> [Action item]: Everything in the records must be copied exactly, apart from the pictures.

> [Input material]:
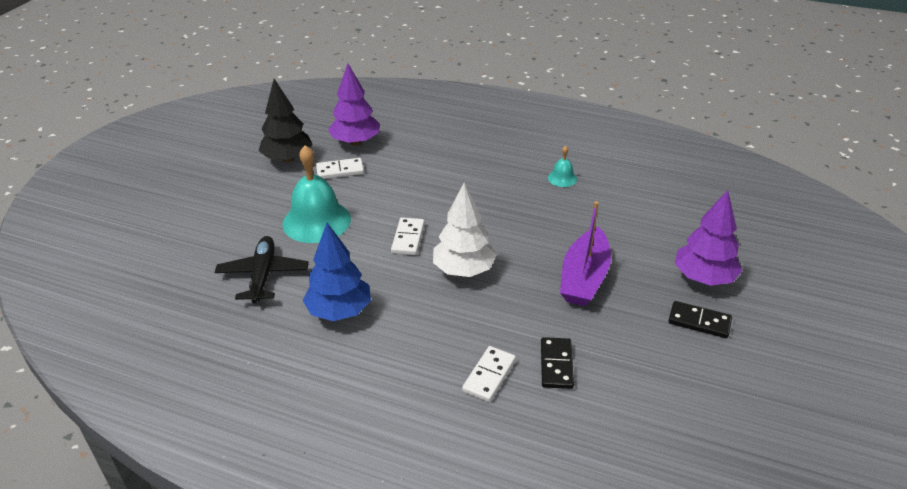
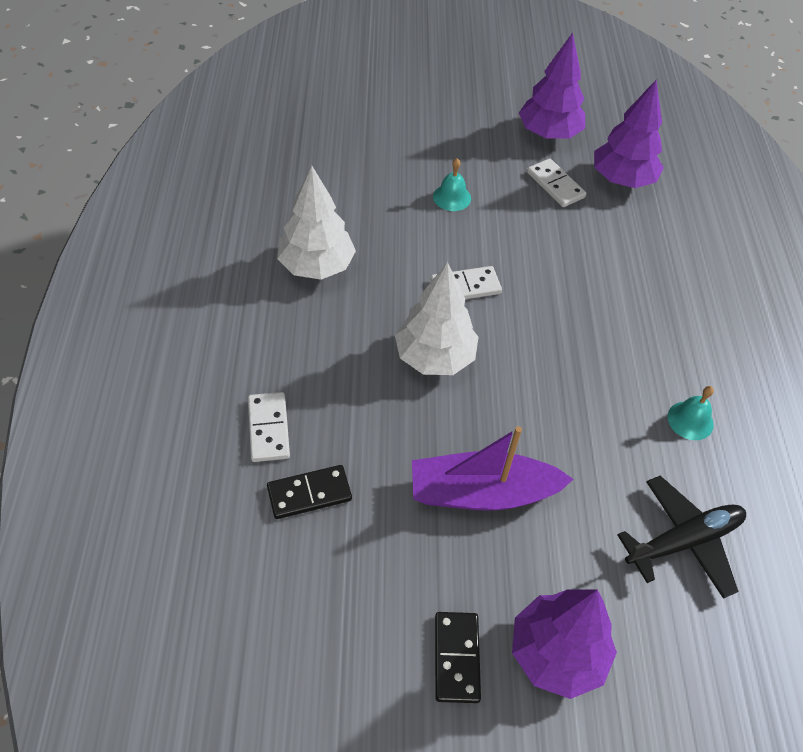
camera: 65 degrees right, 15 degrees up
(263, 275) = (344, 187): black plane -> black plane (684, 541)
(288, 158) = (549, 134): black tree -> purple tree
(316, 221) = (452, 197): turquoise bell -> turquoise bell, size x0.46
(339, 311) = (316, 266): blue tree -> white tree
(489, 375) = (269, 428): white domino -> white domino turned 75 degrees clockwise

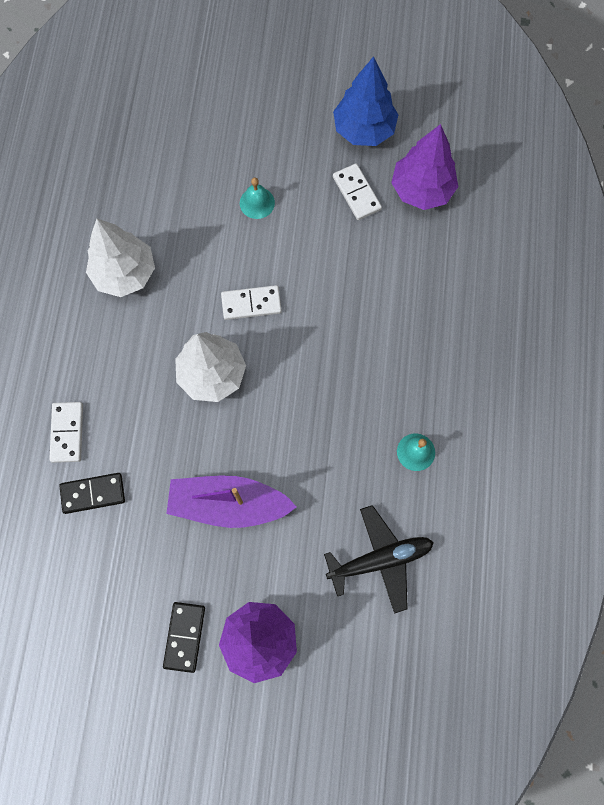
camera: 10 degrees right, 20 degrees up
(549, 134) = (364, 130): purple tree -> blue tree

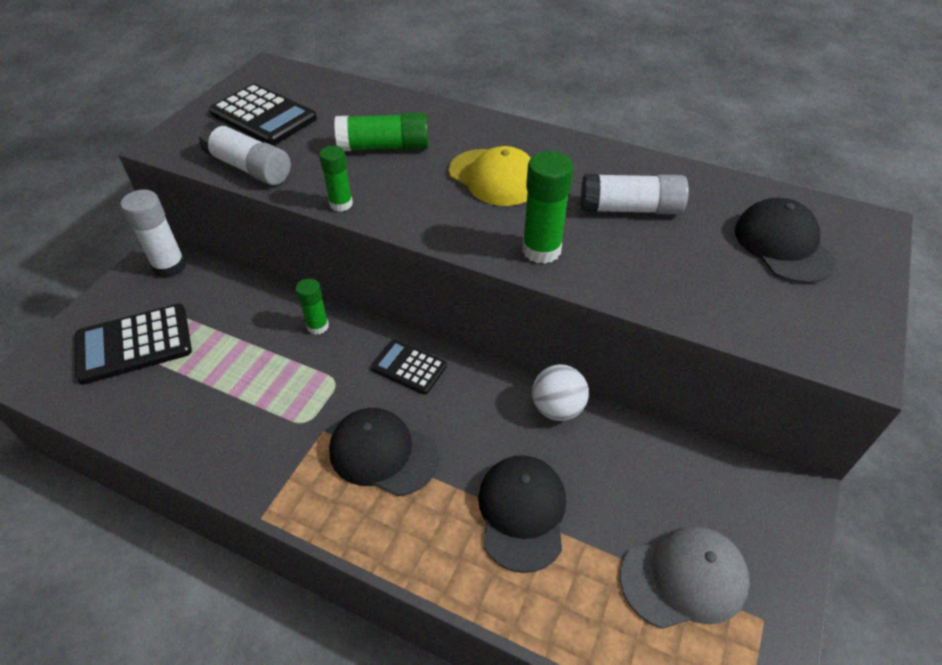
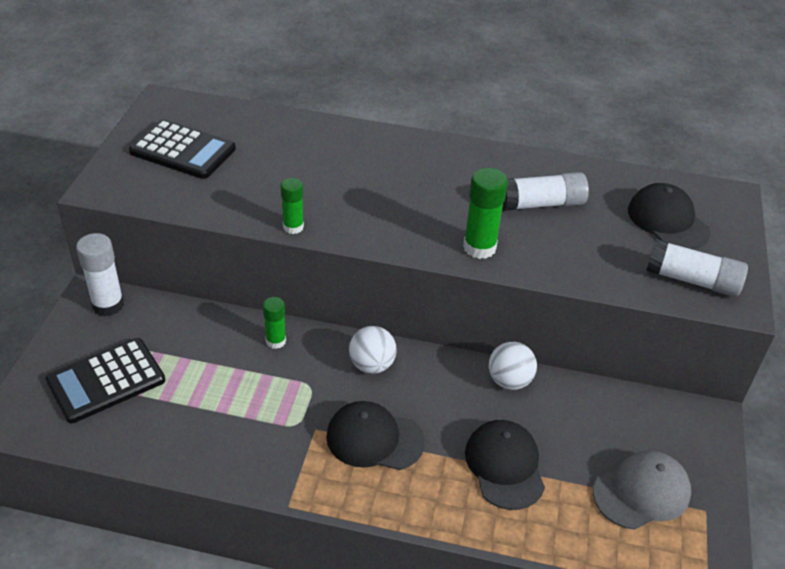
camera: 15 degrees left, 5 degrees down
(249, 168) = (193, 202): white glue stick -> white glue stick (692, 280)
(384, 147) = (310, 170): green glue stick -> none
(409, 367) = (372, 365): black calculator -> white ball
(494, 177) = (419, 188): yellow cap -> none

> [Exercise result]:
camera: 65 degrees right, 15 degrees up
(263, 275) = (344, 187): black plane -> black plane (684, 541)
(288, 158) = (549, 134): black tree -> purple tree
(316, 221) = (452, 197): turquoise bell -> turquoise bell, size x0.46
(339, 311) = (316, 266): blue tree -> white tree
(489, 375) = (269, 428): white domino -> white domino turned 75 degrees clockwise

camera: 10 degrees right, 20 degrees up
(549, 134) = (364, 130): purple tree -> blue tree

camera: 15 degrees left, 5 degrees down
(249, 168) = (193, 202): white glue stick -> white glue stick (692, 280)
(384, 147) = (310, 170): green glue stick -> none
(409, 367) = (372, 365): black calculator -> white ball
(494, 177) = (419, 188): yellow cap -> none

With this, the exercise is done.